(Data for this exercise)
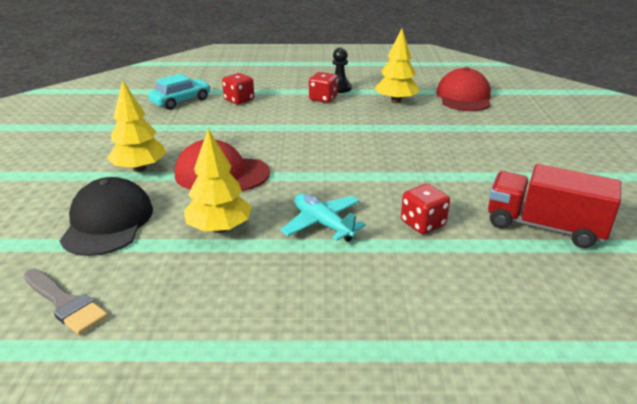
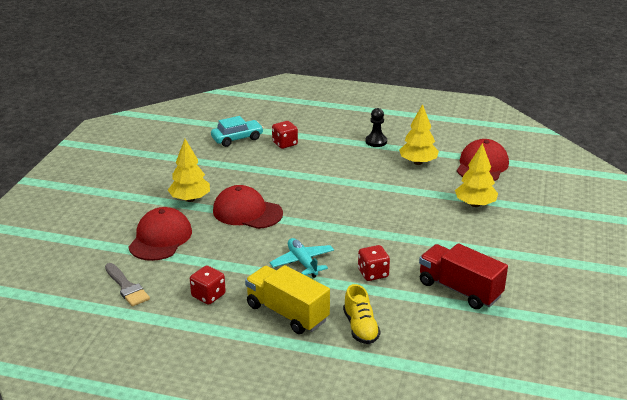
camera: 15 degrees right, 0 degrees up
black cap [60,177,153,256] -> red cap [128,207,192,261]
yellow tree [184,129,252,233] -> yellow tree moved to [455,143,498,207]
red dice [309,72,338,103] -> red dice moved to [190,265,226,305]
none -> yellow truck [245,265,330,334]
none -> yellow shoe [343,284,380,344]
(End Data for this exercise)
Written task - Lines from the one containing "red dice [309,72,338,103]" to the last line above, both included: copy these exactly and write nothing else.

Exercise output -
red dice [309,72,338,103] -> red dice moved to [190,265,226,305]
none -> yellow truck [245,265,330,334]
none -> yellow shoe [343,284,380,344]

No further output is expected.